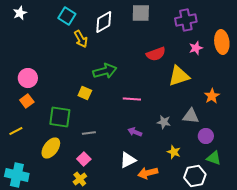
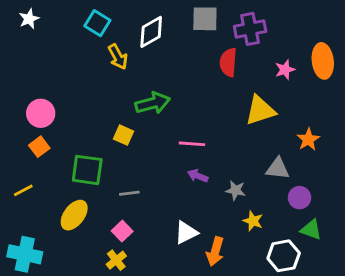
purple cross: (186, 20) -> (250, 29), moved
red semicircle: (156, 54) -> (228, 62), moved, turned 114
gray star: (164, 122) -> (236, 190), moved
purple arrow: (135, 132) -> (198, 176), moved
orange arrow: (148, 173) -> (215, 251), turned -60

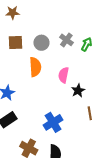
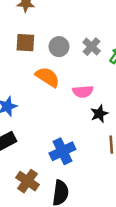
orange semicircle: (35, 67) -> (47, 77), turned -60
pink semicircle: (64, 75) -> (83, 92), turned -112

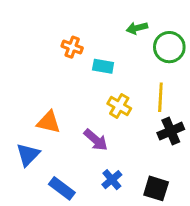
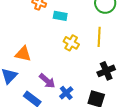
black cross: (171, 131) -> (106, 71), moved
purple arrow: (96, 140) -> (47, 81), moved

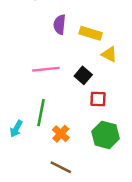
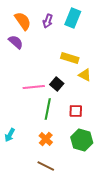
purple semicircle: (60, 24) -> (16, 42), moved, turned 126
black square: (83, 75) -> (57, 84), moved
green line: (41, 113) -> (48, 109), moved

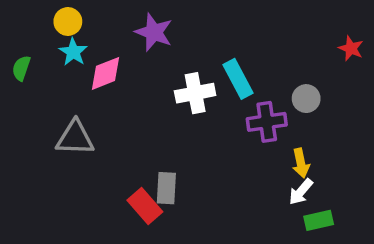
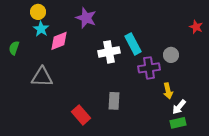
green semicircle: (21, 68) -> (14, 48), moved
gray rectangle: (166, 188) -> (114, 101), moved
white arrow: (301, 192) -> (179, 107), moved

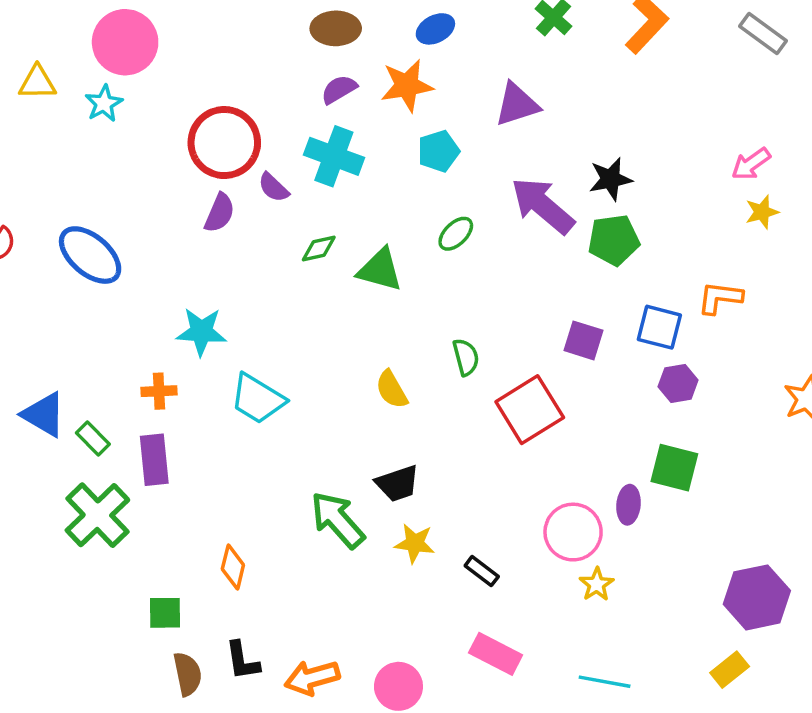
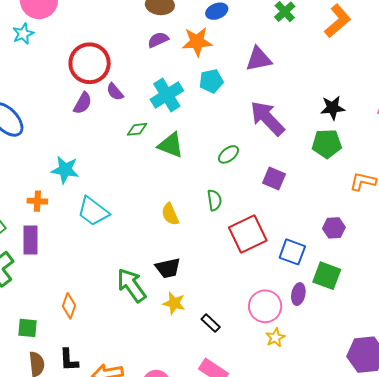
cyan cross: (334, 156) -> (167, 95), moved, turned 32
black star: (610, 179) -> (333, 108), moved
green ellipse: (456, 234) -> (228, 154), moved
green pentagon: (614, 240) -> (327, 144), moved
blue square: (659, 327) -> (292, 252), moved
purple square: (584, 340) -> (274, 178), moved

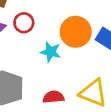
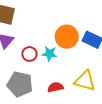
red circle: (24, 23) -> (29, 54), moved

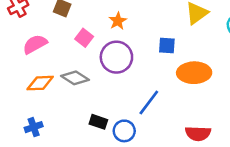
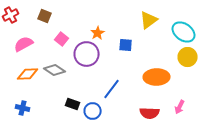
orange star: (118, 21) -> (98, 33), moved
orange ellipse: (194, 73) -> (157, 77), moved
blue cross: (34, 127) -> (23, 108), turned 32

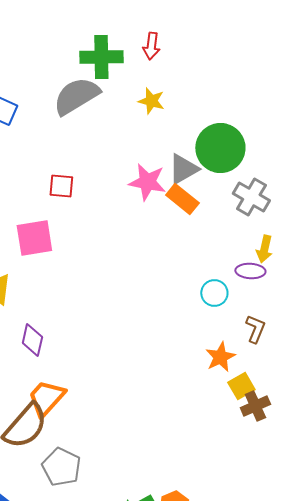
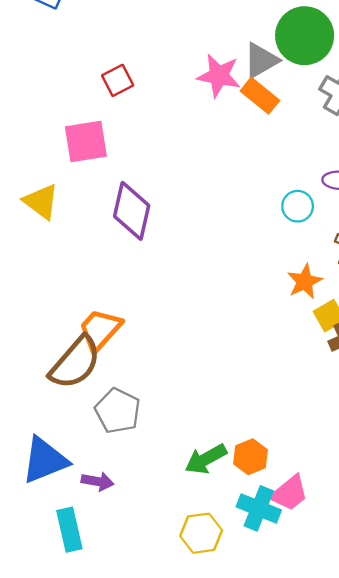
red square: (61, 186) -> (118, 80), turned -32
purple diamond: (32, 340) -> (132, 211), moved, size x1.5

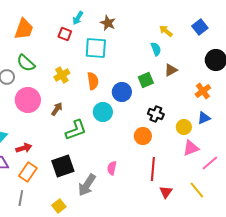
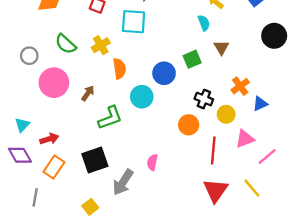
green semicircle: (26, 63) -> (66, 44), moved
brown triangle: (171, 70) -> (221, 47), turned -32
yellow cross: (62, 75) -> (101, 45), moved
orange semicircle: (93, 81) -> (119, 69), moved
orange cross: (203, 91) -> (240, 86), moved
yellow circle: (184, 127) -> (226, 114), moved
red line: (153, 169) -> (213, 151), moved
red triangle: (166, 192) -> (216, 190), size x1.6
gray line: (21, 198) -> (35, 197), moved

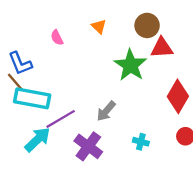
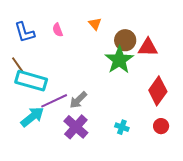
brown circle: (147, 25) -> (125, 40), moved
blue L-shape: (20, 63) -> (24, 32), moved
gray arrow: (106, 111) -> (78, 100), moved

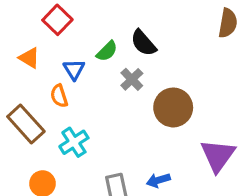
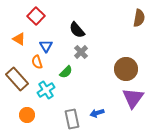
black semicircle: (143, 43) -> (77, 30), moved
green semicircle: (107, 51) -> (66, 72), moved
brown circle: (173, 107) -> (126, 69), moved

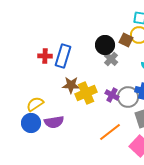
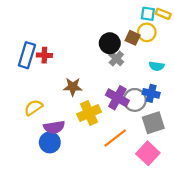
blue rectangle: (63, 56) -> (27, 55), moved
yellow cross: (86, 93) -> (89, 113), moved
purple cross: (112, 95) -> (117, 98), size x1.5
blue circle: (31, 123) -> (50, 142), moved

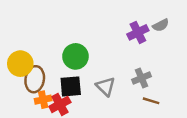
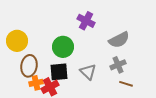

########################################

Aim of the task
Return the listing verbatim; pictures are not part of the copy.

Exercise solution
purple cross: (186, 20) -> (250, 29), moved
red semicircle: (156, 54) -> (228, 62), moved, turned 114
gray star: (164, 122) -> (236, 190), moved
purple arrow: (135, 132) -> (198, 176), moved
orange arrow: (148, 173) -> (215, 251), turned -60

orange semicircle: (35, 67) -> (47, 77), turned -60
pink semicircle: (64, 75) -> (83, 92), turned -112

black cross: (171, 131) -> (106, 71), moved
purple arrow: (96, 140) -> (47, 81), moved

purple semicircle: (60, 24) -> (16, 42), moved, turned 126
black square: (83, 75) -> (57, 84), moved
green line: (41, 113) -> (48, 109), moved

green semicircle: (21, 68) -> (14, 48), moved
gray rectangle: (166, 188) -> (114, 101), moved
white arrow: (301, 192) -> (179, 107), moved

cyan cross: (334, 156) -> (167, 95), moved, turned 32
black star: (610, 179) -> (333, 108), moved
green ellipse: (456, 234) -> (228, 154), moved
green pentagon: (614, 240) -> (327, 144), moved
blue square: (659, 327) -> (292, 252), moved
purple square: (584, 340) -> (274, 178), moved

red circle: (24, 23) -> (29, 54), moved

orange star: (118, 21) -> (98, 33), moved
orange ellipse: (194, 73) -> (157, 77), moved
blue cross: (34, 127) -> (23, 108), turned 32

red square: (61, 186) -> (118, 80), turned -32
purple diamond: (32, 340) -> (132, 211), moved, size x1.5

green semicircle: (26, 63) -> (66, 44), moved
brown triangle: (171, 70) -> (221, 47), turned -32
yellow cross: (62, 75) -> (101, 45), moved
orange semicircle: (93, 81) -> (119, 69), moved
orange cross: (203, 91) -> (240, 86), moved
yellow circle: (184, 127) -> (226, 114), moved
red line: (153, 169) -> (213, 151), moved
red triangle: (166, 192) -> (216, 190), size x1.6
gray line: (21, 198) -> (35, 197), moved

brown circle: (147, 25) -> (125, 40), moved
blue L-shape: (20, 63) -> (24, 32), moved
gray arrow: (106, 111) -> (78, 100), moved

black semicircle: (143, 43) -> (77, 30), moved
green semicircle: (107, 51) -> (66, 72), moved
brown circle: (173, 107) -> (126, 69), moved

blue rectangle: (63, 56) -> (27, 55), moved
yellow cross: (86, 93) -> (89, 113), moved
purple cross: (112, 95) -> (117, 98), size x1.5
blue circle: (31, 123) -> (50, 142), moved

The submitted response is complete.